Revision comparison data
========================

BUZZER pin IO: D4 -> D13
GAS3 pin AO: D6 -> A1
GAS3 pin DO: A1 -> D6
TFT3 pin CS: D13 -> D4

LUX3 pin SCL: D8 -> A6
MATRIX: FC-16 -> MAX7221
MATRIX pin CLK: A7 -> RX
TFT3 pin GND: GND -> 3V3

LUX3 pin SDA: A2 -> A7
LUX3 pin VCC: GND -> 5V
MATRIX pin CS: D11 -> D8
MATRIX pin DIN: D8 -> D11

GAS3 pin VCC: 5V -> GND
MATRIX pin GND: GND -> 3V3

========================

■ **Work instruction**
Each line from the one that includes "MATRIX: FC-16 -> MAX7221" down to the close of the records above is to be given again exactly, and no other line is to appear.

■ **Response to this exercise**
MATRIX: FC-16 -> MAX7221
MATRIX pin CLK: A7 -> RX
TFT3 pin GND: GND -> 3V3

LUX3 pin SDA: A2 -> A7
LUX3 pin VCC: GND -> 5V
MATRIX pin CS: D11 -> D8
MATRIX pin DIN: D8 -> D11

GAS3 pin VCC: 5V -> GND
MATRIX pin GND: GND -> 3V3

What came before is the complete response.